Excerpts from a dataset:
'''

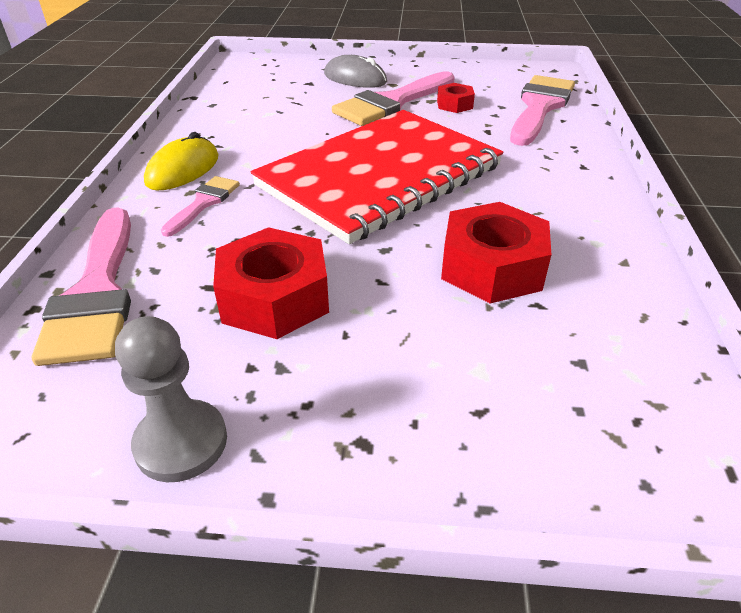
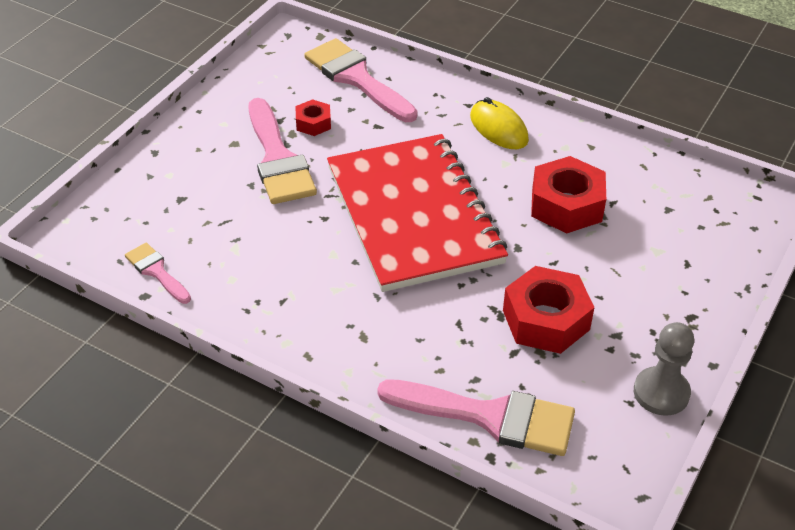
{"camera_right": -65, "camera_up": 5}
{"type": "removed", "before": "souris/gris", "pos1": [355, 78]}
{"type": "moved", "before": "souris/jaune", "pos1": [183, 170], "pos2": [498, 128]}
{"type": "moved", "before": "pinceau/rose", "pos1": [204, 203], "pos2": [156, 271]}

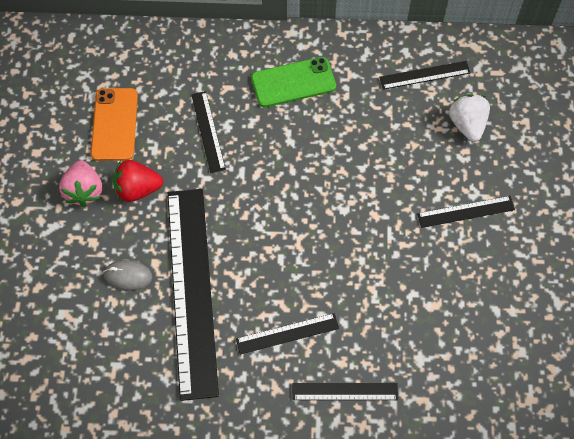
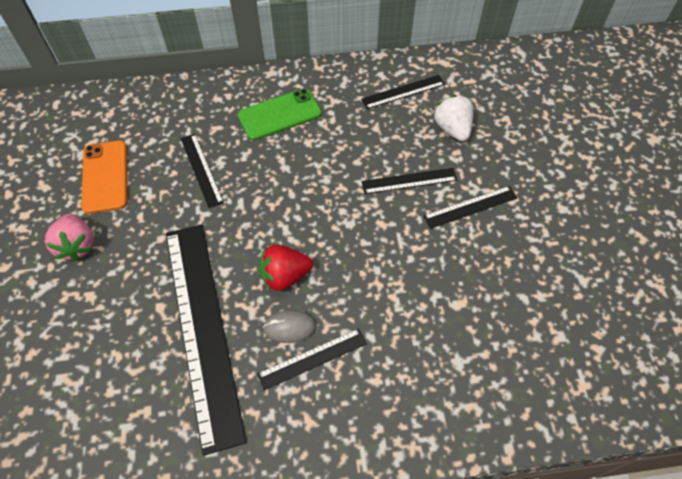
{"camera_right": -10, "camera_up": -5}
{"type": "moved", "before": "souris/gris", "pos1": [128, 276], "pos2": [289, 327]}
{"type": "moved", "before": "fraise/rouge", "pos1": [137, 189], "pos2": [285, 276]}
{"type": "moved", "before": "règle/noir", "pos1": [345, 391], "pos2": [409, 181]}

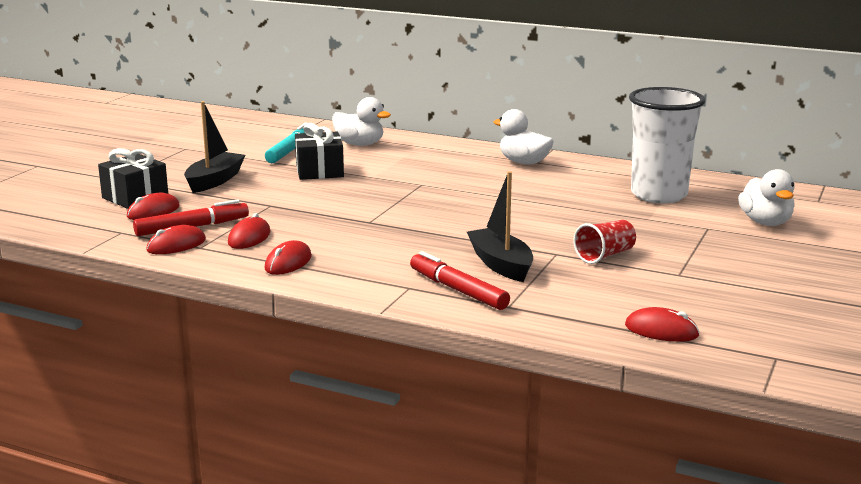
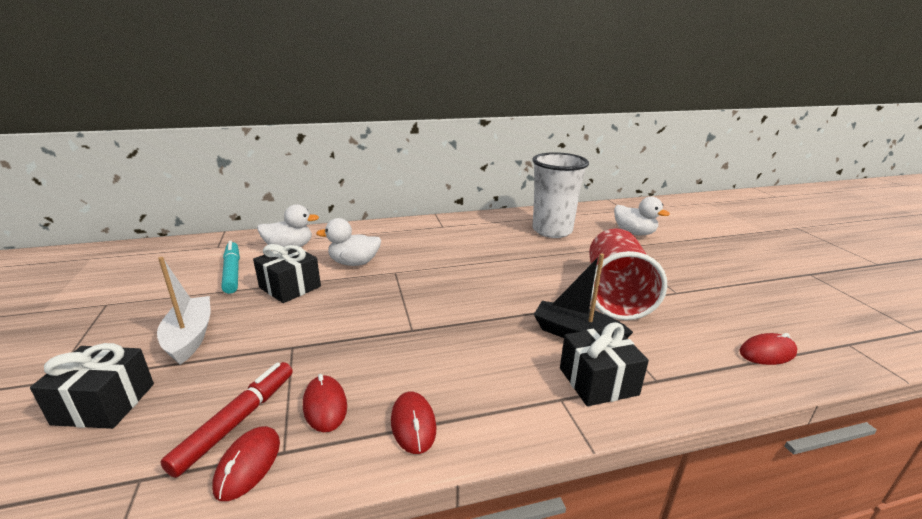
{"camera_right": -40, "camera_up": 5}
{"type": "removed", "before": "souris/rouge", "pos1": [153, 211]}
{"type": "moved", "before": "canard/blanc", "pos1": [524, 162], "pos2": [354, 263]}
{"type": "replaced", "before": "feutre/rouge", "after": "cadeau/noir", "pos1": [458, 290], "pos2": [598, 381]}
{"type": "recoloured", "before": "bateau/noir", "after": "bateau/blanc", "pos1": [214, 181], "pos2": [190, 337]}
{"type": "resized", "before": "gobelet/rouge", "pos1": [605, 255], "pos2": [615, 294], "scale": 2.06}

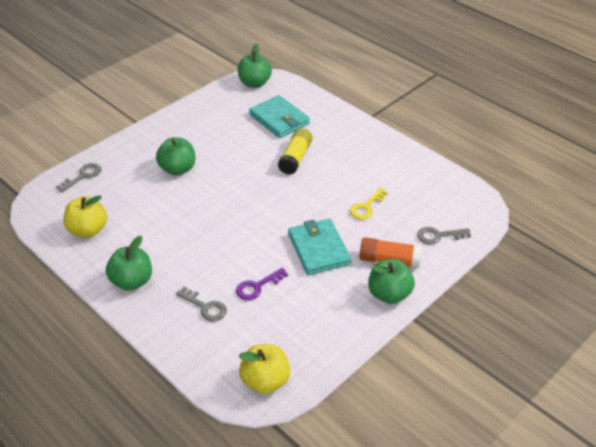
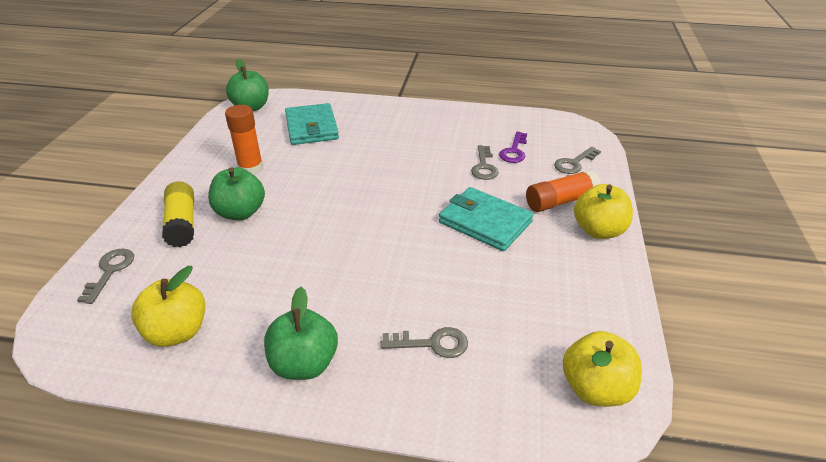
{"camera_right": -35, "camera_up": -5}
{"type": "added", "after": "bâton de colle/orange", "pos2": [250, 168]}
{"type": "moved", "before": "clé/violet", "pos1": [257, 287], "pos2": [514, 151]}
{"type": "moved", "before": "bâton de colle/jaune", "pos1": [295, 158], "pos2": [182, 223]}
{"type": "recoloured", "before": "clé/jaune", "after": "clé/gris", "pos1": [366, 207], "pos2": [484, 167]}
{"type": "recoloured", "before": "pomme/vert", "after": "pomme/jaune", "pos1": [389, 294], "pos2": [598, 230]}
{"type": "turned", "before": "portefeuille/turquoise", "pos1": [279, 119], "pos2": [311, 127], "turn": 60}

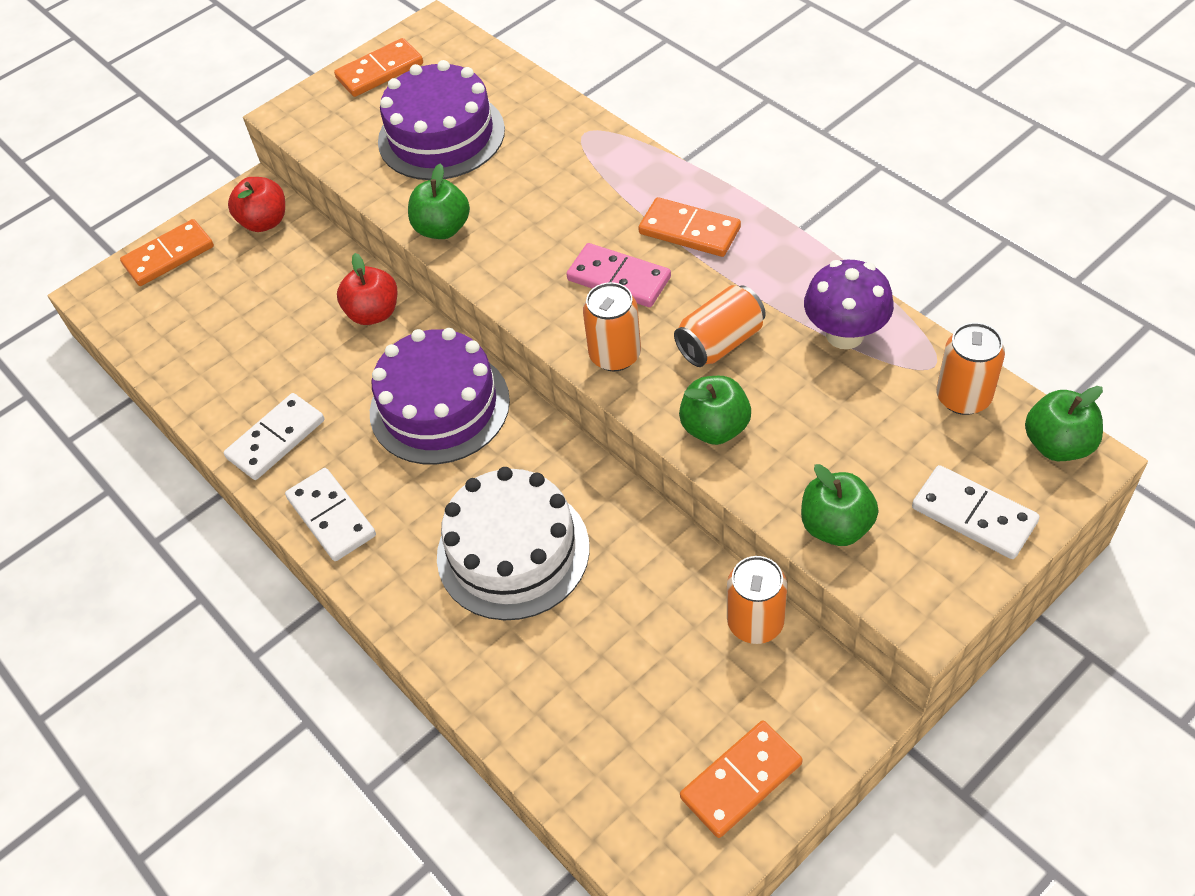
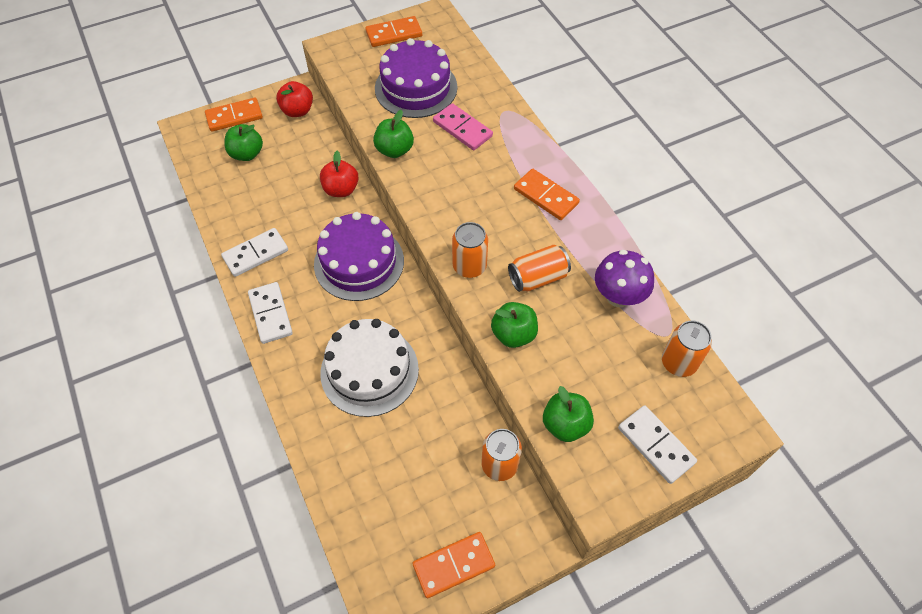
{"camera_right": 10, "camera_up": 5}
{"type": "moved", "before": "domino/rose", "pos1": [619, 278], "pos2": [462, 129]}
{"type": "moved", "before": "pomme/vert", "pos1": [1057, 444], "pos2": [247, 154]}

'''

Task goal >>
Note each line above that holds "colle", then copy all of them.

Solution below >>
{"type": "added", "after": "bâton de colle/orange", "pos2": [250, 168]}
{"type": "moved", "before": "bâton de colle/jaune", "pos1": [295, 158], "pos2": [182, 223]}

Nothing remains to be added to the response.